Copy out the following lines verbatim.
......
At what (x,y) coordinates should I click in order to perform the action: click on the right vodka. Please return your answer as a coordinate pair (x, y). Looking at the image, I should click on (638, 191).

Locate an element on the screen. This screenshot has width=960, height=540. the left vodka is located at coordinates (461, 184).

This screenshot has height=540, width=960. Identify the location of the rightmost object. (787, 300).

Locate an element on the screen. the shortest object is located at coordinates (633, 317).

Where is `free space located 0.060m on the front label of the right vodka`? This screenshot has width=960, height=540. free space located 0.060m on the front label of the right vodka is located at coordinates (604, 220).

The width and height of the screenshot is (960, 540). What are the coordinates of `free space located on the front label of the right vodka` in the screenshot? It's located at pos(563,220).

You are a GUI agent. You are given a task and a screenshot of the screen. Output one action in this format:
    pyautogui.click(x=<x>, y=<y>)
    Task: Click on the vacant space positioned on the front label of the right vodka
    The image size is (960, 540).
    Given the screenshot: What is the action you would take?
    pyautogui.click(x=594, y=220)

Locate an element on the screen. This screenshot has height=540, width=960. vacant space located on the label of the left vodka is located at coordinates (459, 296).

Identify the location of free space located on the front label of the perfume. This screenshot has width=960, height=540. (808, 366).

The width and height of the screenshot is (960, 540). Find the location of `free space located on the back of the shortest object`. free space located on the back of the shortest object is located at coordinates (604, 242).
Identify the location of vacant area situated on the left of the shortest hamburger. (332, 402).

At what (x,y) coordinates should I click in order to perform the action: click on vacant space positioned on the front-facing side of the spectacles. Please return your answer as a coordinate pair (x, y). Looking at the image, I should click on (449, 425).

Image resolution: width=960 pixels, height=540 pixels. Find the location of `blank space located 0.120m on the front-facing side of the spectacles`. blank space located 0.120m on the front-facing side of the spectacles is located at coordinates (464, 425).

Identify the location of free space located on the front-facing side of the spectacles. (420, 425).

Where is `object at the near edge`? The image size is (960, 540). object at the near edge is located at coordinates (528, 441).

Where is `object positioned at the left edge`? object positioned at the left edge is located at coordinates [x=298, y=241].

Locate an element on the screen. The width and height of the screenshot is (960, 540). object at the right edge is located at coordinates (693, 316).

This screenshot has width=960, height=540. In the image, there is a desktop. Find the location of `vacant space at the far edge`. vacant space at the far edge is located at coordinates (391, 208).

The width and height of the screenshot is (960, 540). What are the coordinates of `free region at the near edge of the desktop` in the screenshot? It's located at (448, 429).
......
SOLUTION TO THE PROBLEM:
At what (x,y) coordinates should I click in order to perform the action: click on the right vodka. Please return your answer as a coordinate pair (x, y). Looking at the image, I should click on (638, 191).

Locate an element on the screen. This screenshot has width=960, height=540. the left vodka is located at coordinates (461, 184).

This screenshot has height=540, width=960. Identify the location of the rightmost object. (787, 300).

Locate an element on the screen. the shortest object is located at coordinates (633, 317).

Where is `free space located 0.060m on the front label of the right vodka`? This screenshot has width=960, height=540. free space located 0.060m on the front label of the right vodka is located at coordinates (604, 220).

The width and height of the screenshot is (960, 540). What are the coordinates of `free space located on the front label of the right vodka` in the screenshot? It's located at pos(563,220).

You are a GUI agent. You are given a task and a screenshot of the screen. Output one action in this format:
    pyautogui.click(x=<x>, y=<y>)
    Task: Click on the vacant space positioned on the front label of the right vodka
    The image size is (960, 540).
    Given the screenshot: What is the action you would take?
    pyautogui.click(x=594, y=220)

Locate an element on the screen. This screenshot has height=540, width=960. vacant space located on the label of the left vodka is located at coordinates (459, 296).

Identify the location of free space located on the front label of the perfume. This screenshot has width=960, height=540. (808, 366).

The width and height of the screenshot is (960, 540). Find the location of `free space located on the back of the shortest object`. free space located on the back of the shortest object is located at coordinates (604, 242).
Identify the location of vacant area situated on the left of the shortest hamburger. (332, 402).

At what (x,y) coordinates should I click in order to perform the action: click on vacant space positioned on the front-facing side of the spectacles. Please return your answer as a coordinate pair (x, y). Looking at the image, I should click on (449, 425).

Image resolution: width=960 pixels, height=540 pixels. Find the location of `blank space located 0.120m on the front-facing side of the spectacles`. blank space located 0.120m on the front-facing side of the spectacles is located at coordinates (464, 425).

Identify the location of free space located on the front-facing side of the spectacles. (420, 425).

Where is `object at the near edge`? The image size is (960, 540). object at the near edge is located at coordinates (528, 441).

Where is `object positioned at the left edge`? object positioned at the left edge is located at coordinates [x=298, y=241].

Locate an element on the screen. The width and height of the screenshot is (960, 540). object at the right edge is located at coordinates (693, 316).

This screenshot has width=960, height=540. In the image, there is a desktop. Find the location of `vacant space at the far edge`. vacant space at the far edge is located at coordinates (391, 208).

The width and height of the screenshot is (960, 540). What are the coordinates of `free region at the near edge of the desktop` in the screenshot? It's located at (448, 429).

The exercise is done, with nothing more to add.